The material below holds pictures; leave them out, and copy exactly, and only, the lines from the one with "[(296,202),(276,195),(268,218),(288,225),(296,202)]" through the last.

· · ·

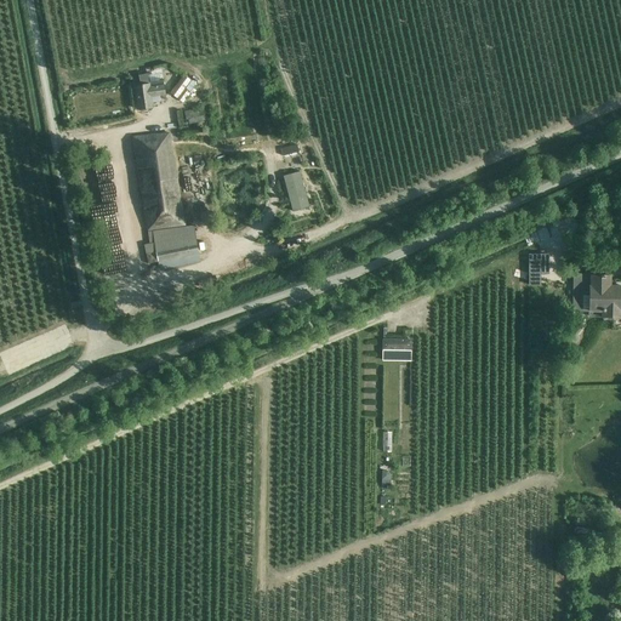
[(148,83),(147,77),(147,74),(138,75),(141,86),(135,87),(137,109),(151,108),(151,103),(160,102),(160,96),(166,95),(163,79),(148,83)]
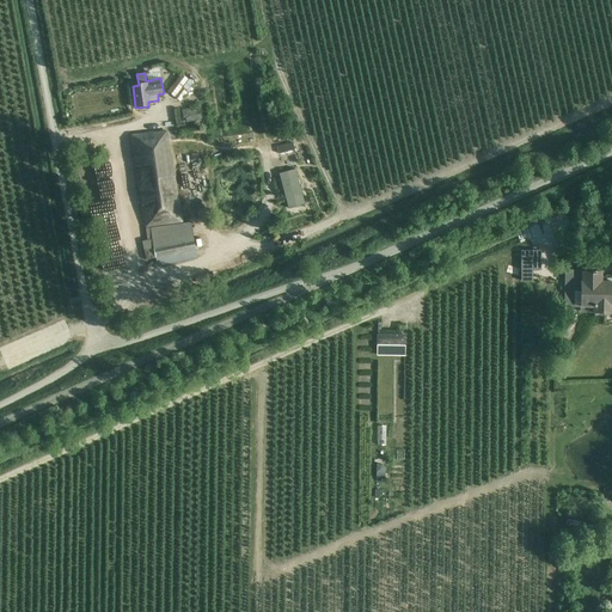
[(181,74),(167,92),(181,102),(185,95),(185,96),(187,93),(188,92),(182,87),(188,79),(181,74)]
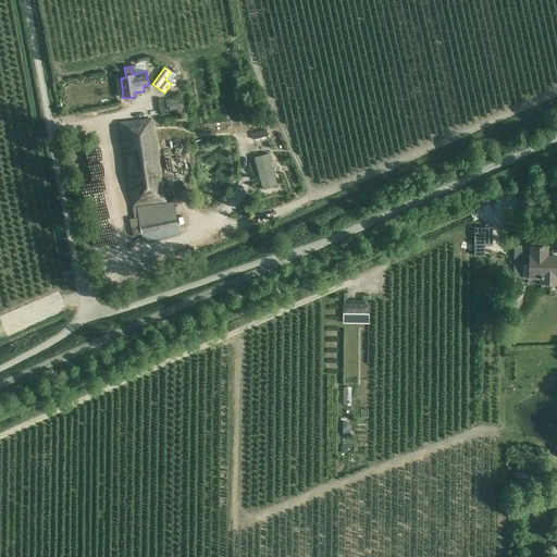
[(182,96),(165,100),(168,112),(185,108),(182,96)]
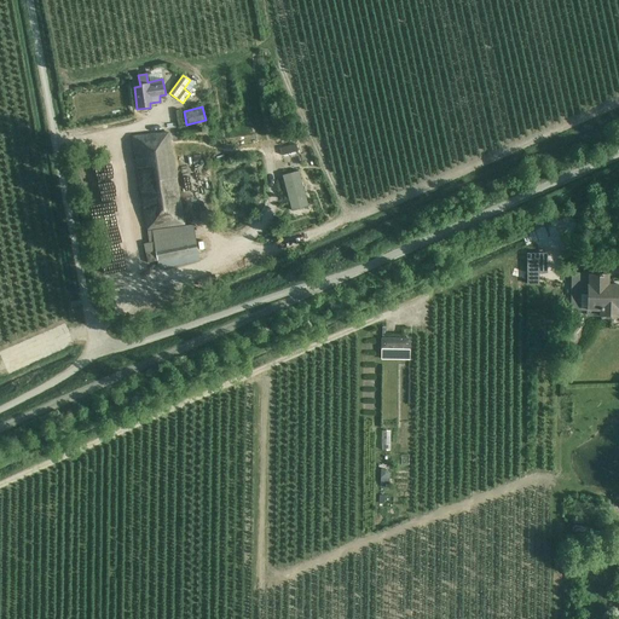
[(132,137),(146,230),(181,225),(168,132),(132,137)]
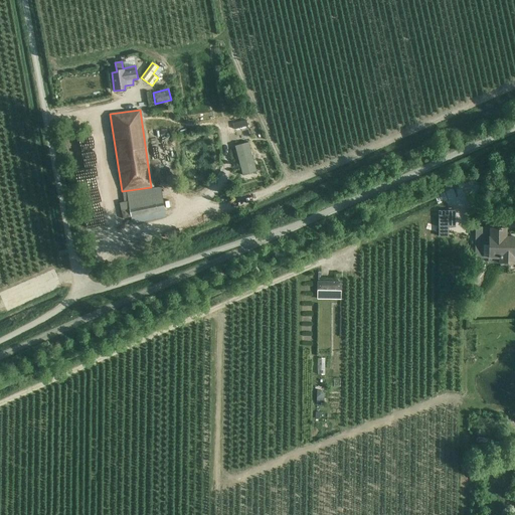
[(256,172),(248,142),(234,146),(242,176),(256,172)]
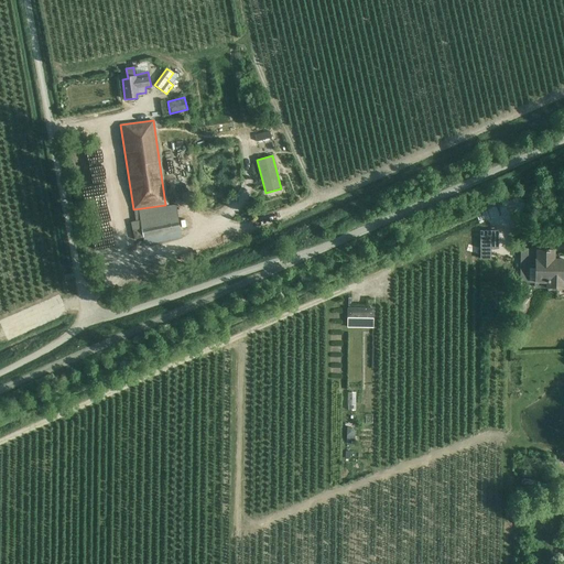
[(144,246),(182,237),(176,204),(138,210),(140,220),(130,223),(133,235),(137,234),(138,235),(133,236),(134,240),(143,238),(144,246)]
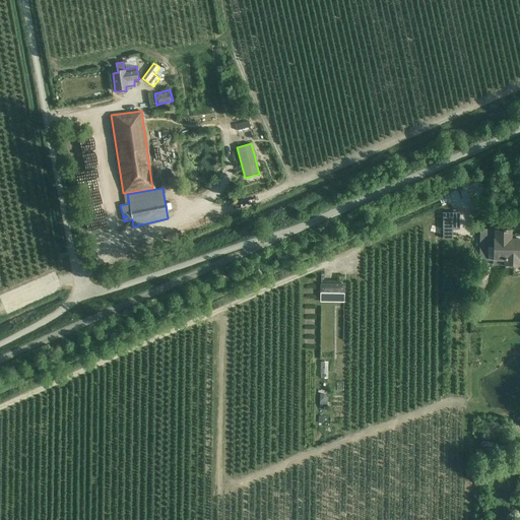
[(519,265),(519,261),(519,260),(519,239),(510,240),(510,231),(480,231),(480,260),(504,260),(504,265),(519,265)]
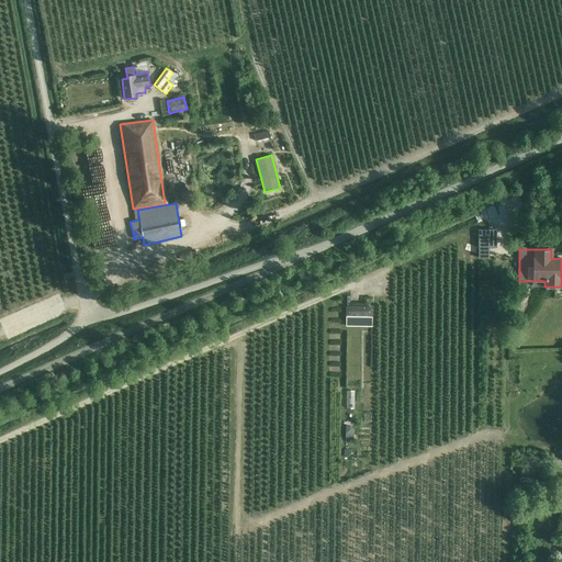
[(372,307),(346,306),(346,316),(372,316),(372,307)]
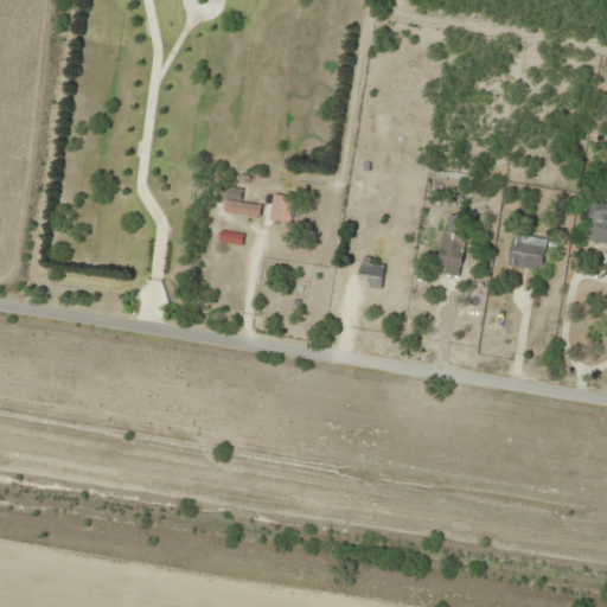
[(296,202),(276,195),(268,218),(288,225),(296,202)]
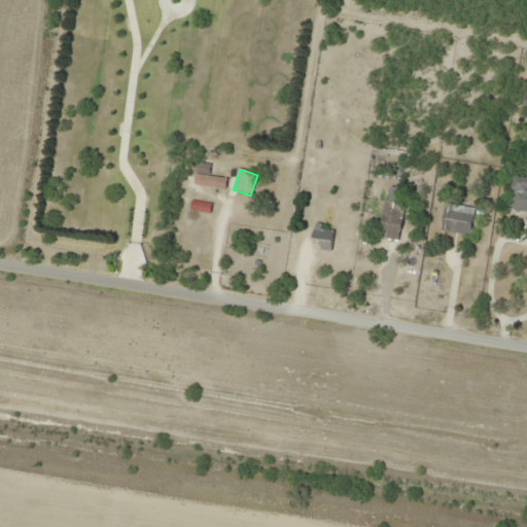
[(225,189),(226,178),(196,173),(194,184),(225,189)]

· · ·

[ANSWER TO THE PROBLEM]
[(296,202),(276,195),(268,218),(288,225),(296,202)]
[(225,189),(226,178),(196,173),(194,184),(225,189)]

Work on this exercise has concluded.